▶ Work instructions
Among the lines below, count those that include "blau", and state the count alone.

[Coordinate-based object records]
----
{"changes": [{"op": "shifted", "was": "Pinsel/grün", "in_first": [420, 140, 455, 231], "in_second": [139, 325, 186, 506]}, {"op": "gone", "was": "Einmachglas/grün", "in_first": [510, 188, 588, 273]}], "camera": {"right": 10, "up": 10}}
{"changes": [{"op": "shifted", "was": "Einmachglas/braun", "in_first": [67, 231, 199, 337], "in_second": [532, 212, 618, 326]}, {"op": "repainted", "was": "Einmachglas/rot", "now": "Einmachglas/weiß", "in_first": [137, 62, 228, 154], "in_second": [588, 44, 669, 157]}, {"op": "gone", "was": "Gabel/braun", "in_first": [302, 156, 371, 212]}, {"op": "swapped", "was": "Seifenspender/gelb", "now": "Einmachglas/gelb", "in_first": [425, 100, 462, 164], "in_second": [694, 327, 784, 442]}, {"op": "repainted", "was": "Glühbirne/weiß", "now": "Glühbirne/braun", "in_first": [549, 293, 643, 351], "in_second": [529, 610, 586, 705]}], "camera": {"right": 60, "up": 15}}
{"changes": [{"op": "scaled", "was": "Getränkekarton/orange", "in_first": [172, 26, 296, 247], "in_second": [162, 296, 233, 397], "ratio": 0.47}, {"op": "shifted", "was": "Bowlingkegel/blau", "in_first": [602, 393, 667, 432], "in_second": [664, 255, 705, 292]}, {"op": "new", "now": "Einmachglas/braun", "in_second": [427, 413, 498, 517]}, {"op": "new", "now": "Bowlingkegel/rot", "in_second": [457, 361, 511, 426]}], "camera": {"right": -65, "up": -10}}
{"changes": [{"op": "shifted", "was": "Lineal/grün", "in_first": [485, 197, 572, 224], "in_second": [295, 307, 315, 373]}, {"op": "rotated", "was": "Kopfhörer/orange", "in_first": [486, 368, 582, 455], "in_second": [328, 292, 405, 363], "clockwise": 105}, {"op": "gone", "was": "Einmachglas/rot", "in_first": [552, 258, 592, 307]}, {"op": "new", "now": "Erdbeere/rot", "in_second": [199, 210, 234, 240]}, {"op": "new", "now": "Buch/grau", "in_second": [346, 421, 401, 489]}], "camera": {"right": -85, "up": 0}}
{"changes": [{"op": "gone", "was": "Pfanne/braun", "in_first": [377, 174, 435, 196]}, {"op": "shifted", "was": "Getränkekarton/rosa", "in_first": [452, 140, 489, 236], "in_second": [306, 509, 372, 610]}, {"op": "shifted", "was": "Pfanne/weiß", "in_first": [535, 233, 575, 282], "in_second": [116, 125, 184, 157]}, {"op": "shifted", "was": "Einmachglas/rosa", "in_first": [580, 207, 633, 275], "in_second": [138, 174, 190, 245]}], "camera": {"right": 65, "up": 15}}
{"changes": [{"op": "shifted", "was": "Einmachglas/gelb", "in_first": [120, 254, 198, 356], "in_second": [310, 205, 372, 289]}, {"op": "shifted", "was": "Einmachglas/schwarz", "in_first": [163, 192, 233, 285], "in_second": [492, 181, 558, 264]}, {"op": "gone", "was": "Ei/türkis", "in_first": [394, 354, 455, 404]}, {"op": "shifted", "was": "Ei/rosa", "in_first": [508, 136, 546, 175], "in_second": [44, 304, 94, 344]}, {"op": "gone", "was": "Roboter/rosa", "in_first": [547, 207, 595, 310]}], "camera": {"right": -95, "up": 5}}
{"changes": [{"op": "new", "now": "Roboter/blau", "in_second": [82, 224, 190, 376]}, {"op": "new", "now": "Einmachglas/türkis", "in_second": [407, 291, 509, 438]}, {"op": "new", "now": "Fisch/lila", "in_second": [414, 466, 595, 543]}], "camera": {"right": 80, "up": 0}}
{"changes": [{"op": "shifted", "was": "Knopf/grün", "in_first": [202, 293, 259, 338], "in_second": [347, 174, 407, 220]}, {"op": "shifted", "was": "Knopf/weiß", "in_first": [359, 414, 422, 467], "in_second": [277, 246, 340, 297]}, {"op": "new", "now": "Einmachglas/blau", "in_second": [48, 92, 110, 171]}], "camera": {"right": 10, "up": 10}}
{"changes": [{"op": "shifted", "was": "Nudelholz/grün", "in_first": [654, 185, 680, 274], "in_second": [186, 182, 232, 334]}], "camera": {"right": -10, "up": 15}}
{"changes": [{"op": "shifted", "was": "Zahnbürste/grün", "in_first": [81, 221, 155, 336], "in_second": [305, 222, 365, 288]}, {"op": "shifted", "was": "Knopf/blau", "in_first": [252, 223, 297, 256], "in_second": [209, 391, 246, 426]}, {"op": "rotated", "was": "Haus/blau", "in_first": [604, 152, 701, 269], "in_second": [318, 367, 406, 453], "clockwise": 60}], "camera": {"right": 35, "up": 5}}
----
▶ Your response
4